Before and after images>
+-------+

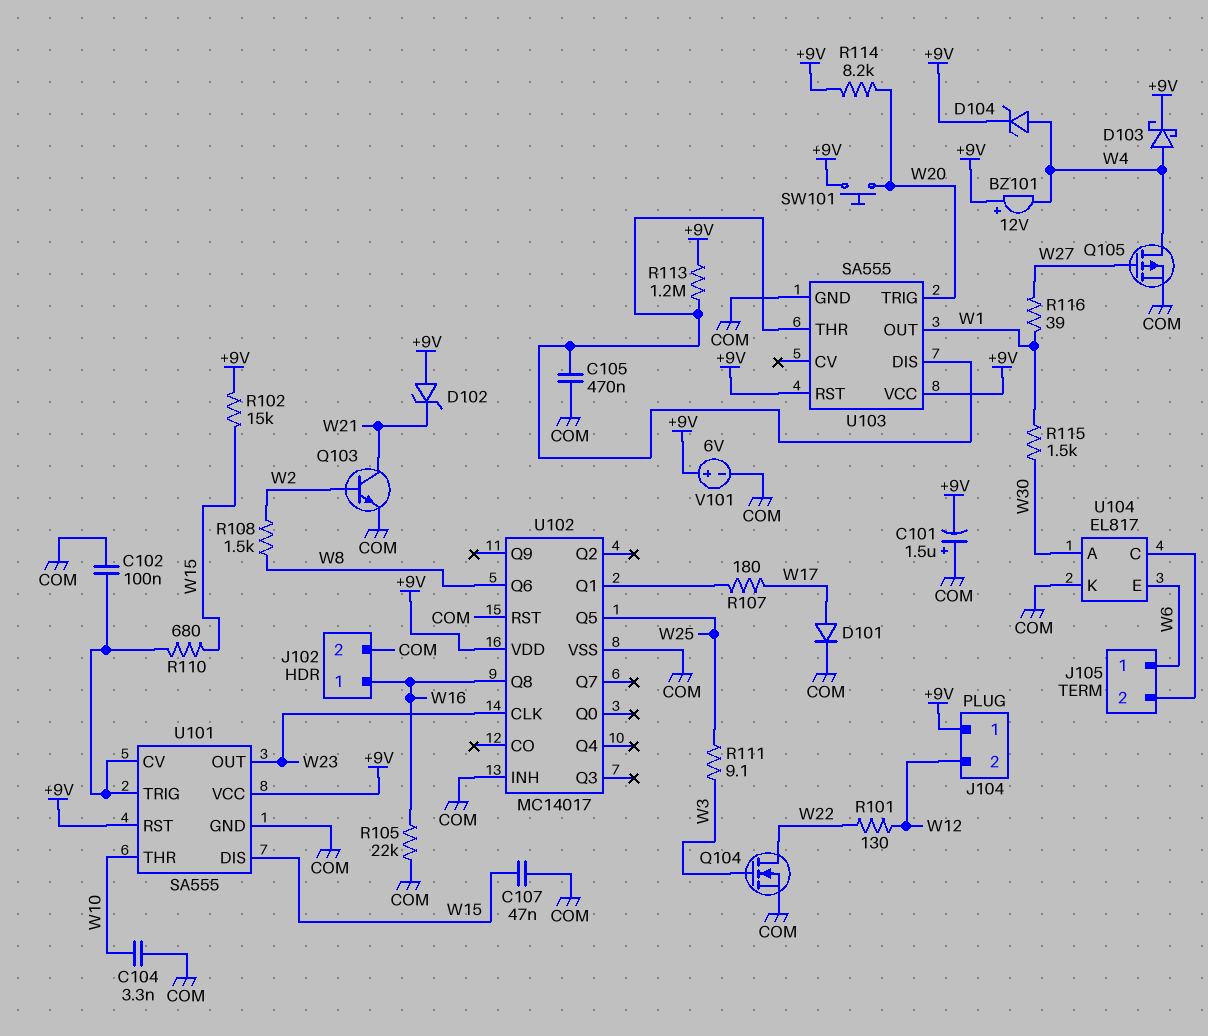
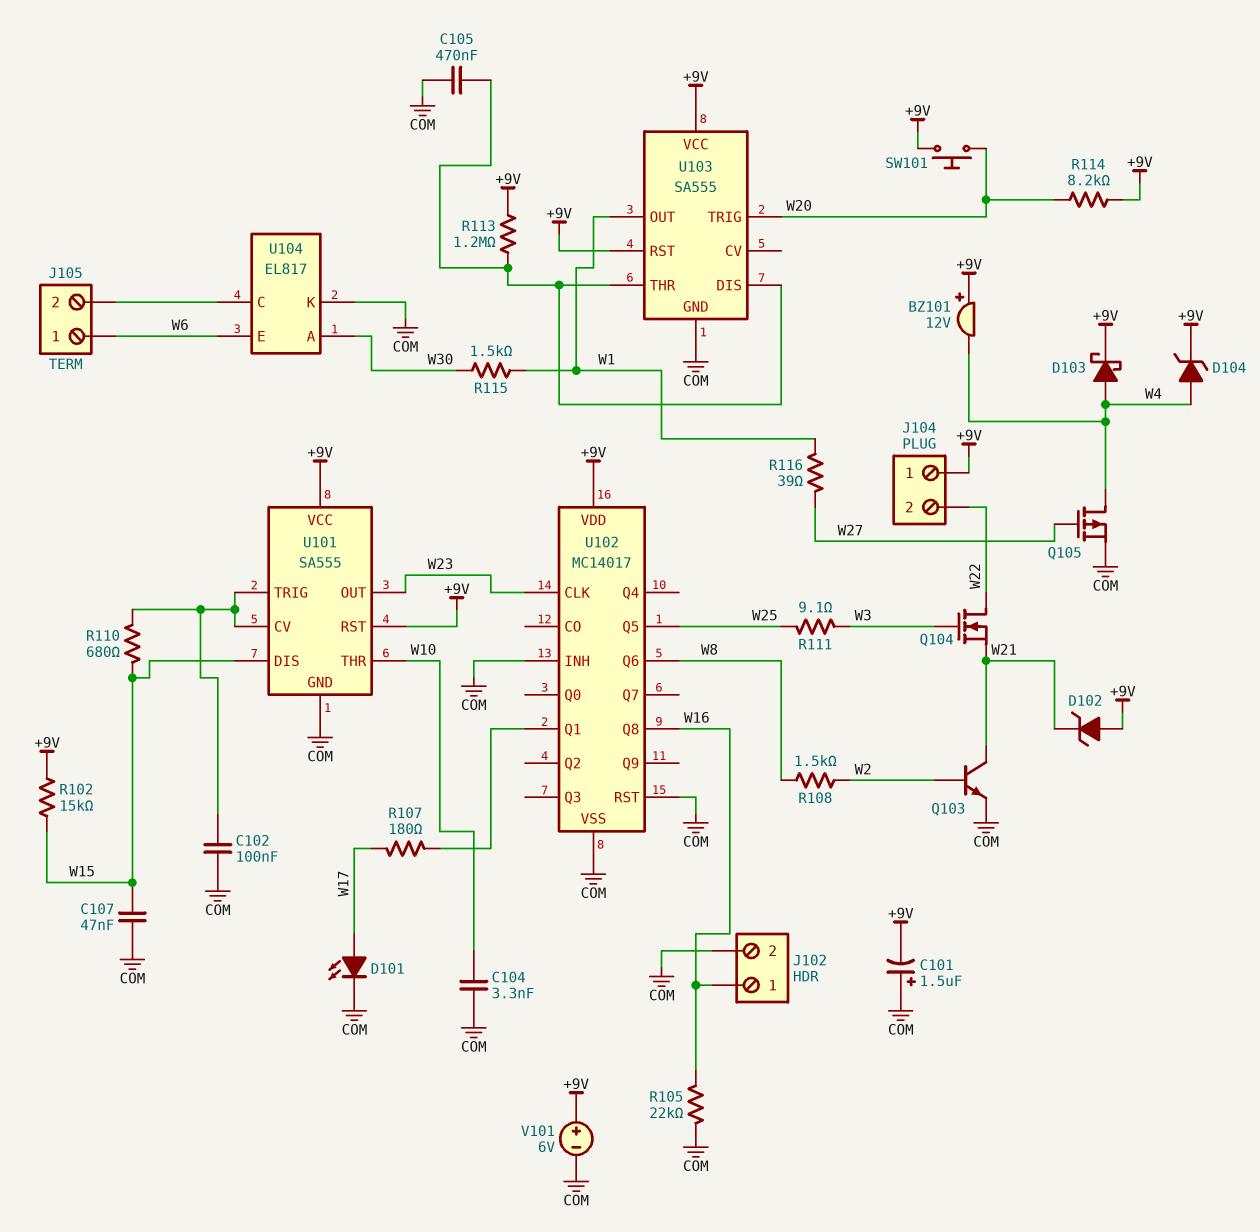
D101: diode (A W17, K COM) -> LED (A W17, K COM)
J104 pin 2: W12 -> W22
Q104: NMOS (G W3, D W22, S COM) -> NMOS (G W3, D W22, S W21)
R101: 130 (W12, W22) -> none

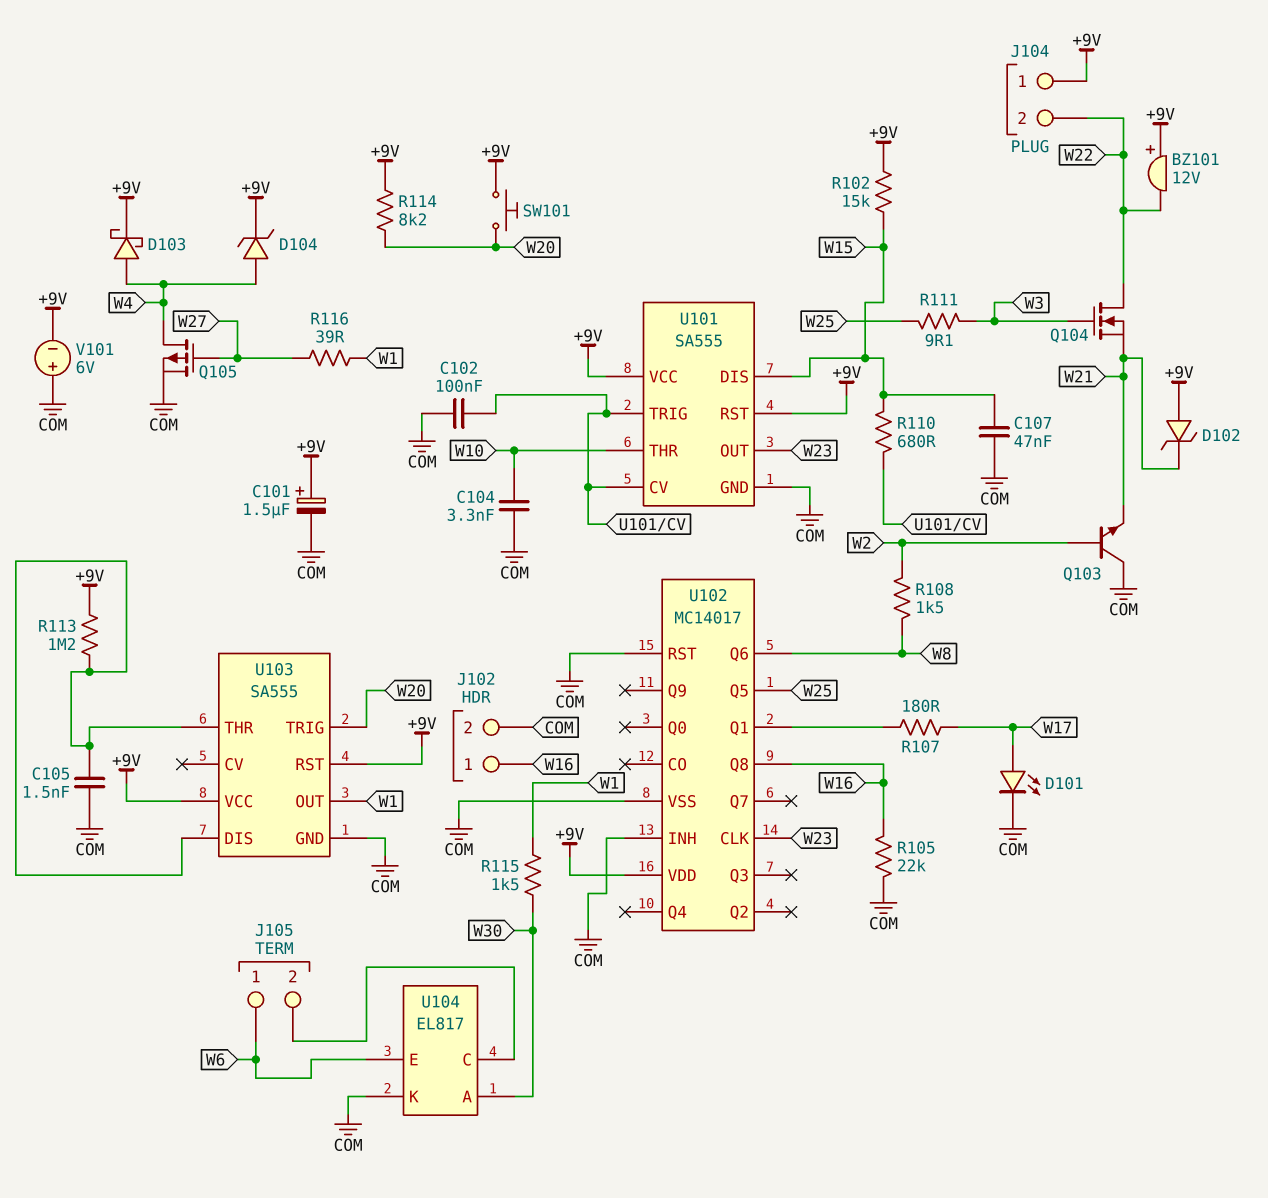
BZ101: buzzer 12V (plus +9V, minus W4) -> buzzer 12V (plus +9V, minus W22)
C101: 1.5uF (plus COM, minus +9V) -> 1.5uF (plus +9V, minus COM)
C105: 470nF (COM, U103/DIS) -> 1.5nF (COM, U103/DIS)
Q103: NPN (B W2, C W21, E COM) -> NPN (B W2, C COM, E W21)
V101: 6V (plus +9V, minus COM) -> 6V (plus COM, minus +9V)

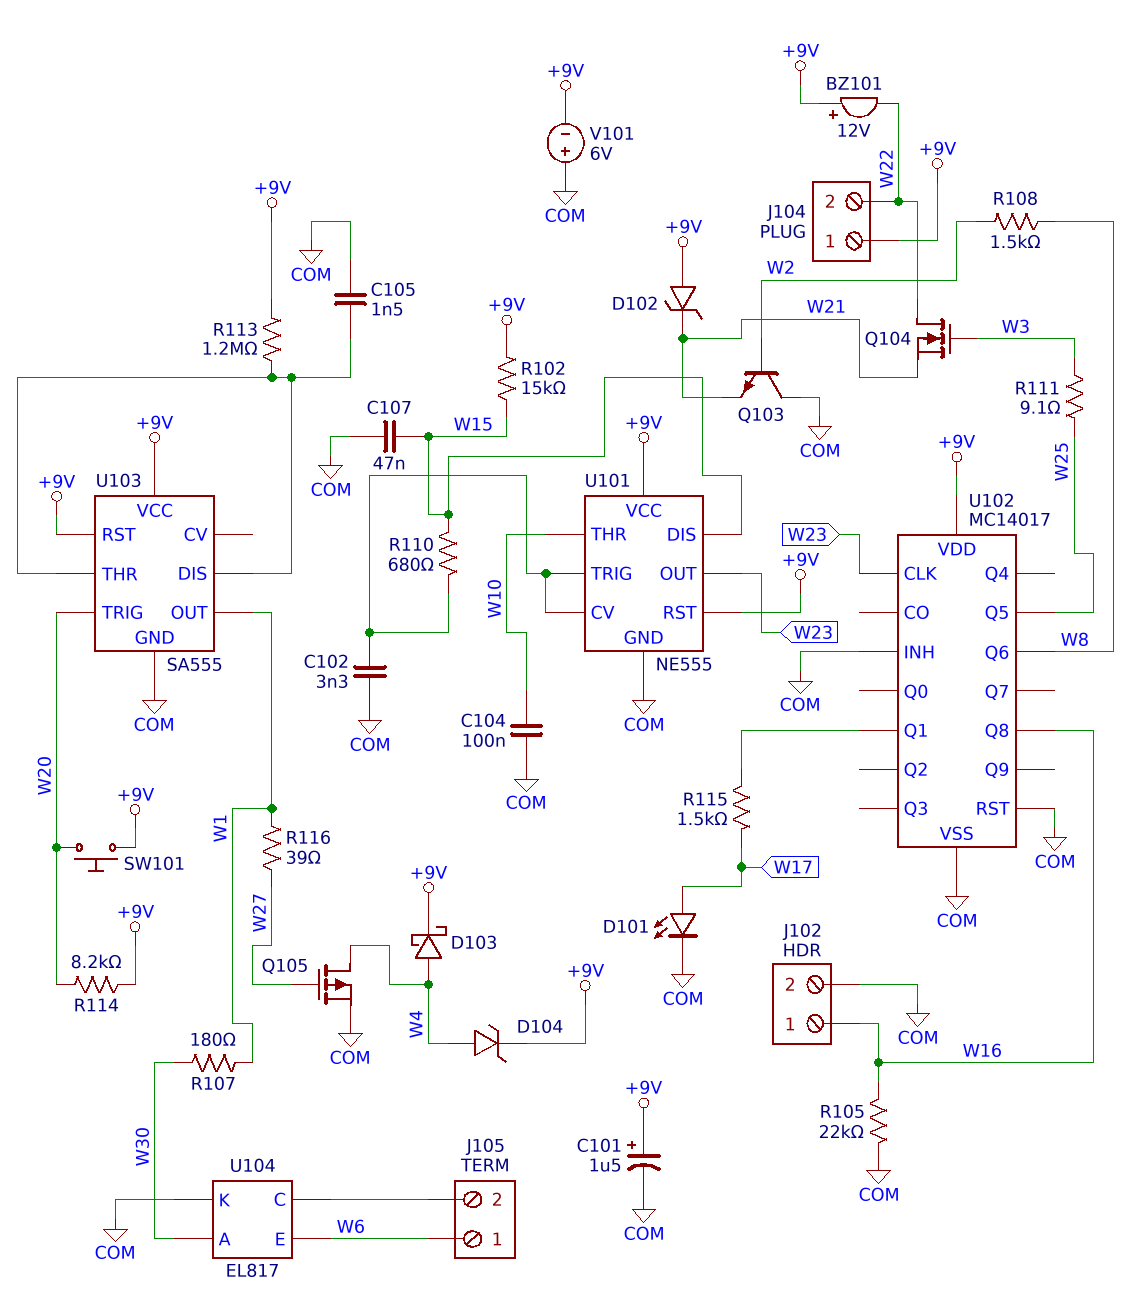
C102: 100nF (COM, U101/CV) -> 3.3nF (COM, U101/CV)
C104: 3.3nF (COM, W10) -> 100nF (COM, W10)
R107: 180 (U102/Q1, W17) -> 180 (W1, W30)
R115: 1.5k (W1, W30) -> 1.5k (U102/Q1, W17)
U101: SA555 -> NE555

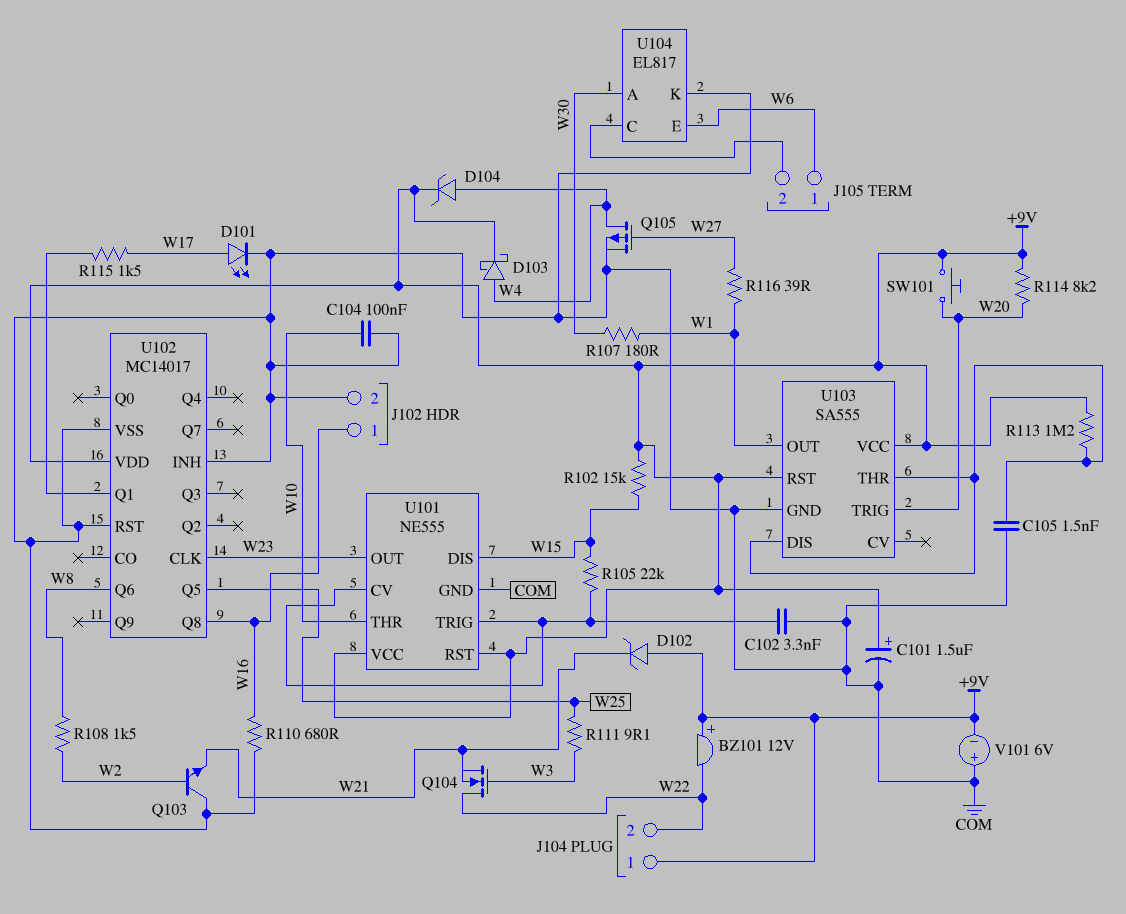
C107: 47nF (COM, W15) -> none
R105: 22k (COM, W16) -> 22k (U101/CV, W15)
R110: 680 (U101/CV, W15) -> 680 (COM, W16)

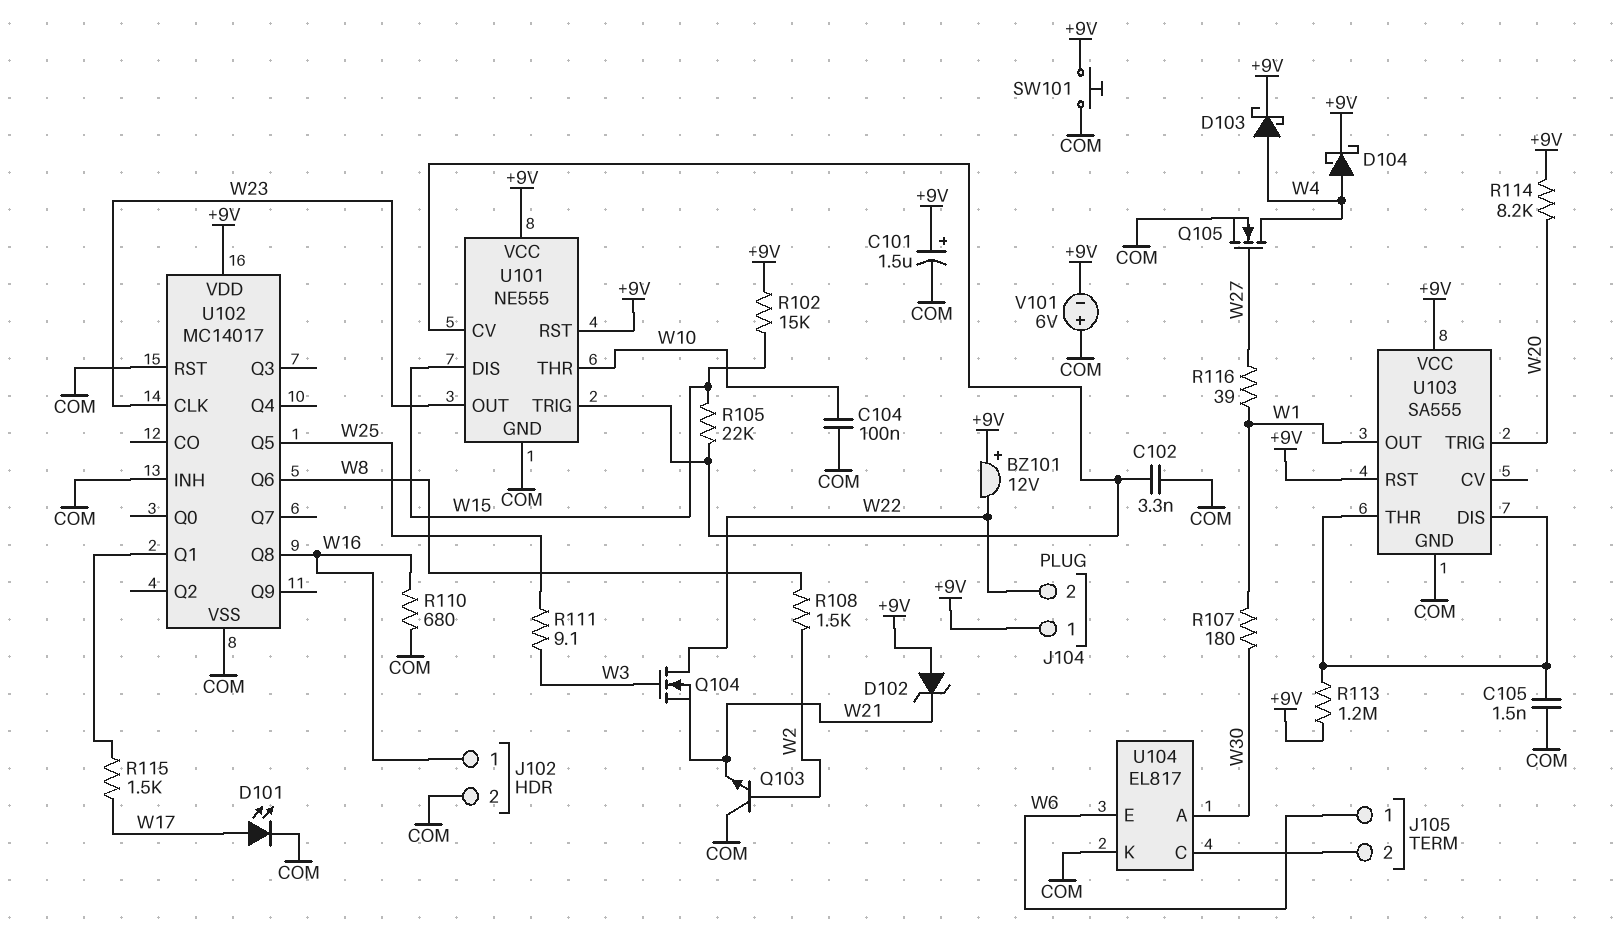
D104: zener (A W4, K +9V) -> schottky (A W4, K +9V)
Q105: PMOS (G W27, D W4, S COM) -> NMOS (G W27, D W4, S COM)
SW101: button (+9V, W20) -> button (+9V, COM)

+-------+

What needs to be done> Word for word, give back each entry from above, but skip any picture.

Solution to this task>
D101: diode (A W17, K COM) -> LED (A W17, K COM)
J104 pin 2: W12 -> W22
Q104: NMOS (G W3, D W22, S COM) -> NMOS (G W3, D W22, S W21)
R101: 130 (W12, W22) -> none

BZ101: buzzer 12V (plus +9V, minus W4) -> buzzer 12V (plus +9V, minus W22)
C101: 1.5uF (plus COM, minus +9V) -> 1.5uF (plus +9V, minus COM)
C105: 470nF (COM, U103/DIS) -> 1.5nF (COM, U103/DIS)
Q103: NPN (B W2, C W21, E COM) -> NPN (B W2, C COM, E W21)
V101: 6V (plus +9V, minus COM) -> 6V (plus COM, minus +9V)

C102: 100nF (COM, U101/CV) -> 3.3nF (COM, U101/CV)
C104: 3.3nF (COM, W10) -> 100nF (COM, W10)
R107: 180 (U102/Q1, W17) -> 180 (W1, W30)
R115: 1.5k (W1, W30) -> 1.5k (U102/Q1, W17)
U101: SA555 -> NE555

C107: 47nF (COM, W15) -> none
R105: 22k (COM, W16) -> 22k (U101/CV, W15)
R110: 680 (U101/CV, W15) -> 680 (COM, W16)

D104: zener (A W4, K +9V) -> schottky (A W4, K +9V)
Q105: PMOS (G W27, D W4, S COM) -> NMOS (G W27, D W4, S COM)
SW101: button (+9V, W20) -> button (+9V, COM)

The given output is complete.